**MATERIAL SUPPLIED**

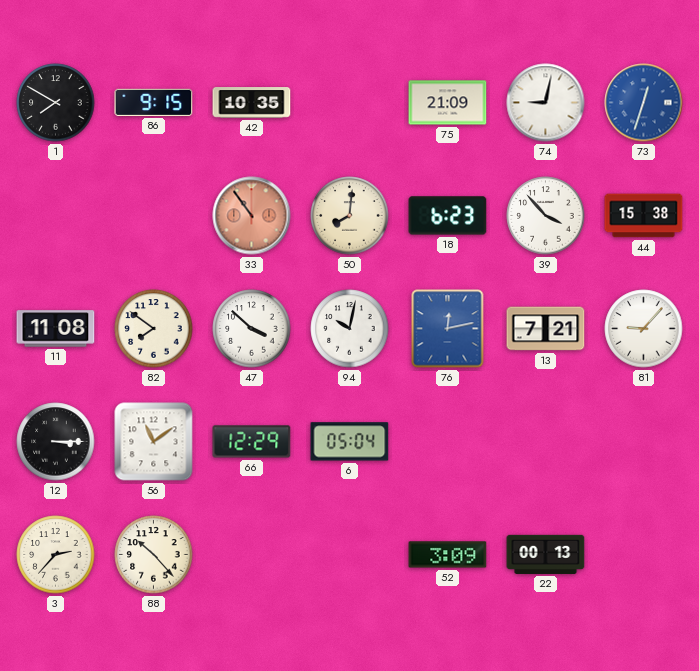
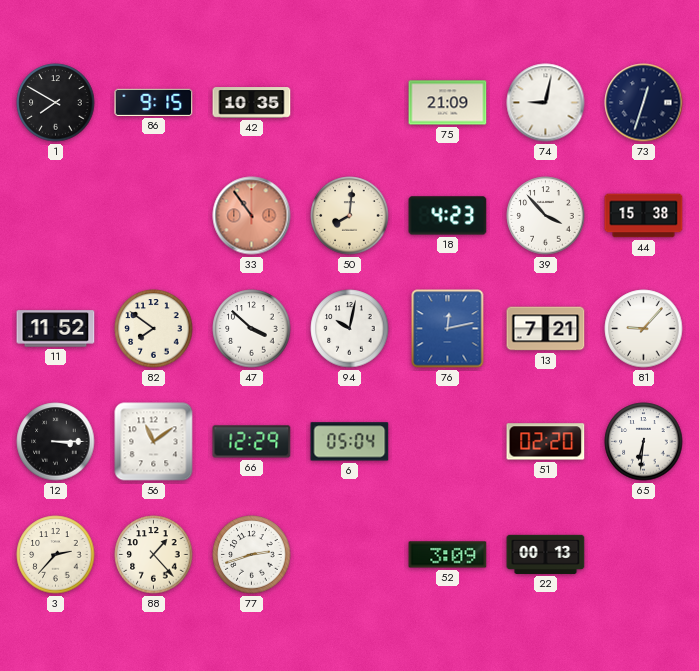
73 dial: blue -> navy
18: 6:23 -> 4:23
11: 11:08 -> 11:52
51: none -> 02:20
65: none -> 6:31
88: 10:23 -> 1:23
77: none -> 2:42
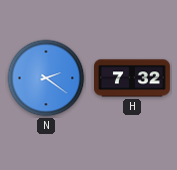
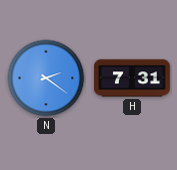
H: 7:32 -> 7:31
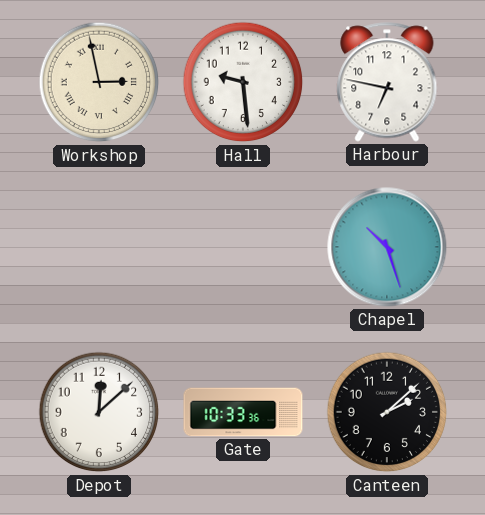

**WHAT IS BEING ASKED**
Please print every line of the data above character for character, leaving out the pictures.

**ANSWER TO THE EXERCISE**
73 dial: blue -> navy
18: 6:23 -> 4:23
11: 11:08 -> 11:52
51: none -> 02:20
65: none -> 6:31
88: 10:23 -> 1:23
77: none -> 2:42
H: 7:32 -> 7:31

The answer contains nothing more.